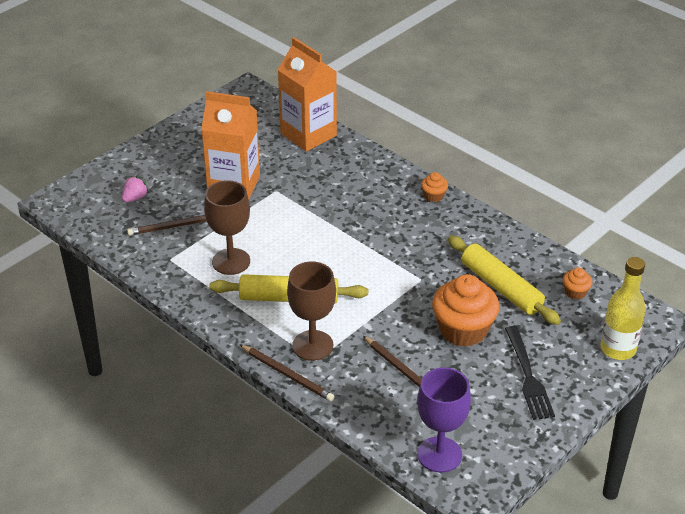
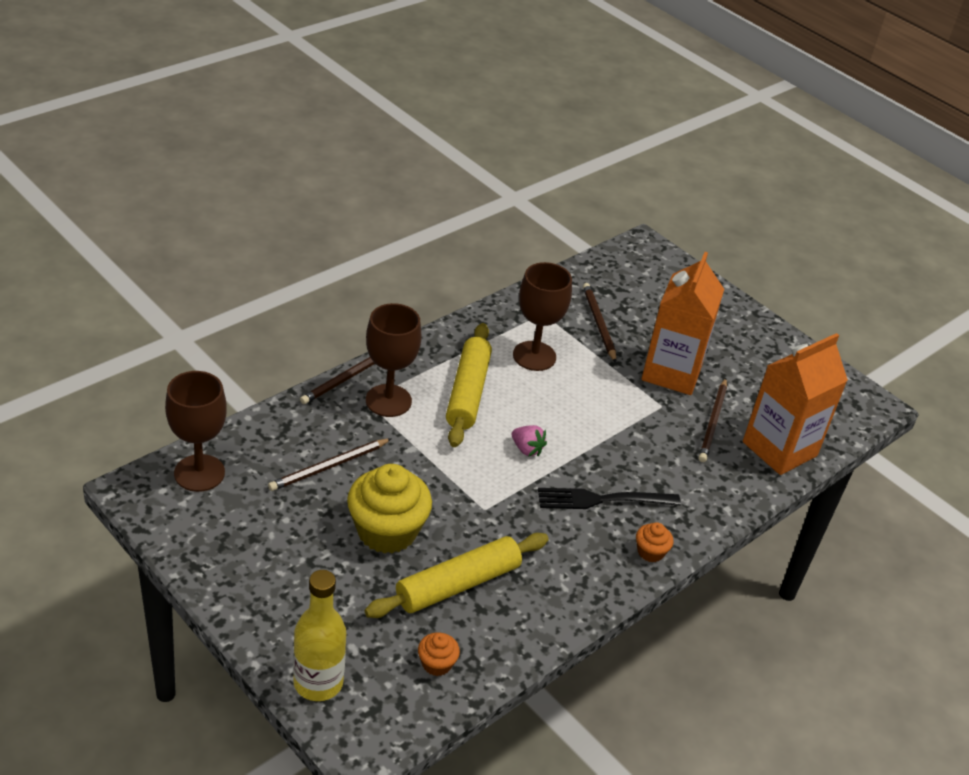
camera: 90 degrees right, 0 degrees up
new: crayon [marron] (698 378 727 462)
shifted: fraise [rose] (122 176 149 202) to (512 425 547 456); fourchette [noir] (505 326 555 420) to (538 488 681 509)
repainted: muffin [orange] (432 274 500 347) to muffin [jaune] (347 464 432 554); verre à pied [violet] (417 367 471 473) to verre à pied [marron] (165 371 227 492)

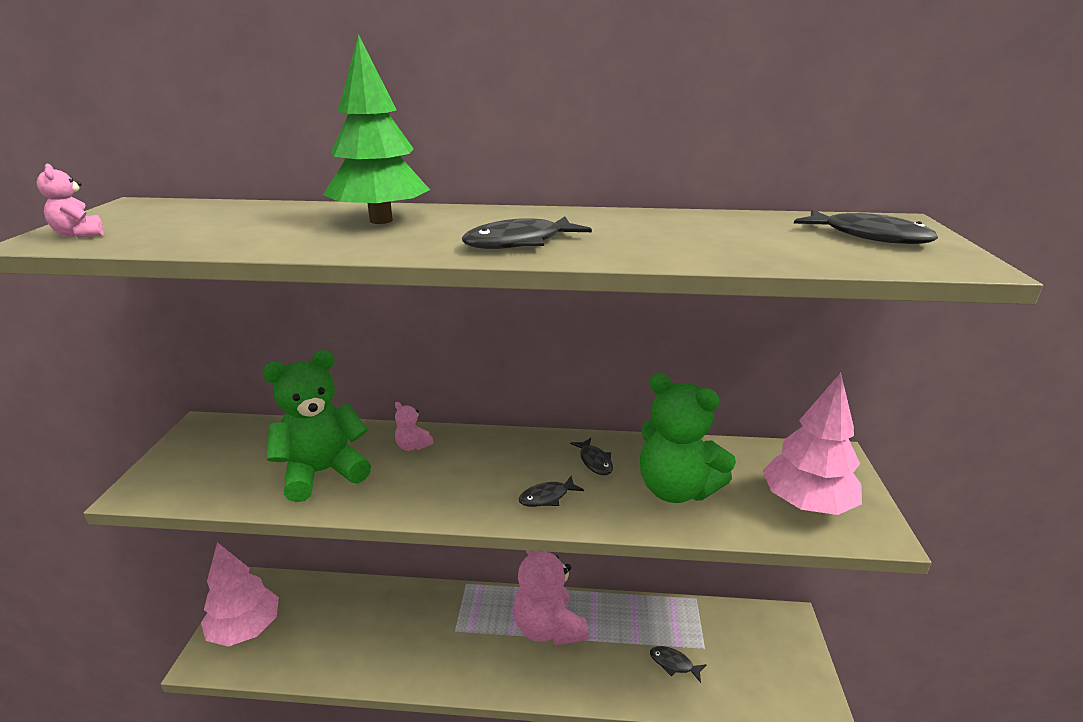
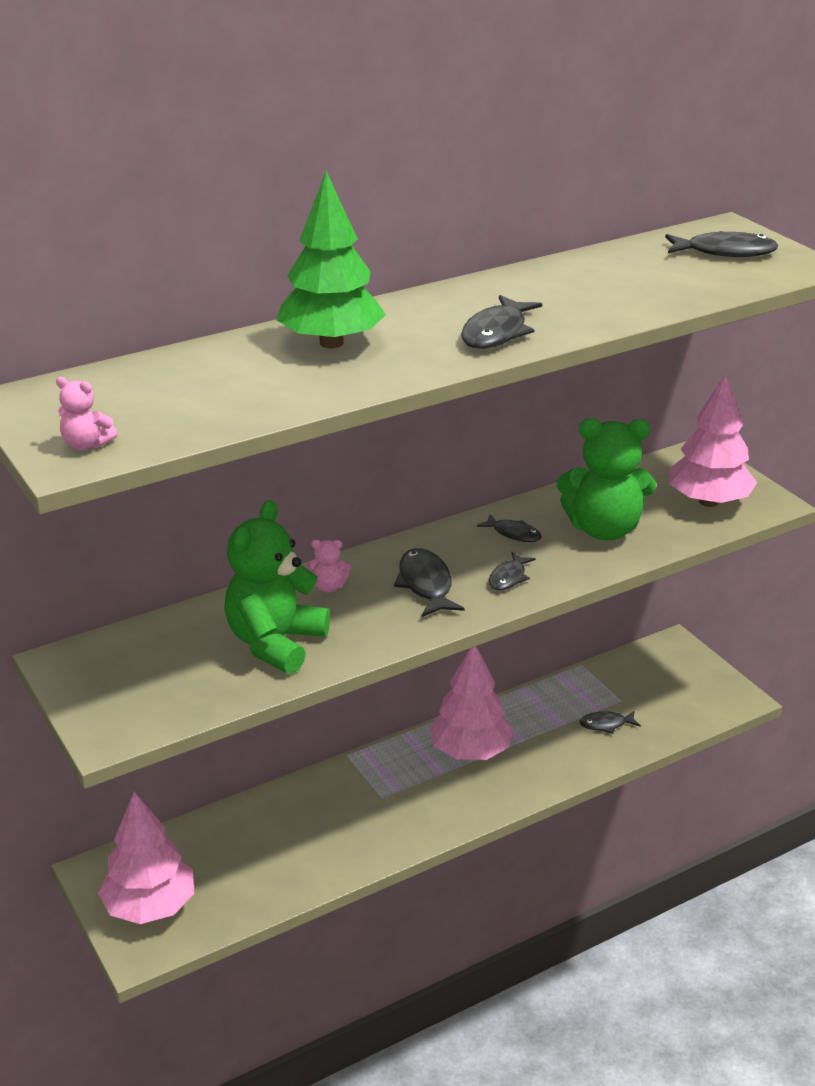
camera: 35 degrees left, 5 degrees up
new: poisson [noir] (394 548 465 617)
swapped: ours en peluche [rose] (514 550 589 646) to arbre [rose] (429 646 513 760)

TASK INSTRUCTIONS |
Although the entries contain pictures, copy everything else in them exactly.

RESPONSE BELOW |
camera: 90 degrees right, 0 degrees up
new: crayon [marron] (698 378 727 462)
shifted: fraise [rose] (122 176 149 202) to (512 425 547 456); fourchette [noir] (505 326 555 420) to (538 488 681 509)
repainted: muffin [orange] (432 274 500 347) to muffin [jaune] (347 464 432 554); verre à pied [violet] (417 367 471 473) to verre à pied [marron] (165 371 227 492)

camera: 35 degrees left, 5 degrees up
new: poisson [noir] (394 548 465 617)
swapped: ours en peluche [rose] (514 550 589 646) to arbre [rose] (429 646 513 760)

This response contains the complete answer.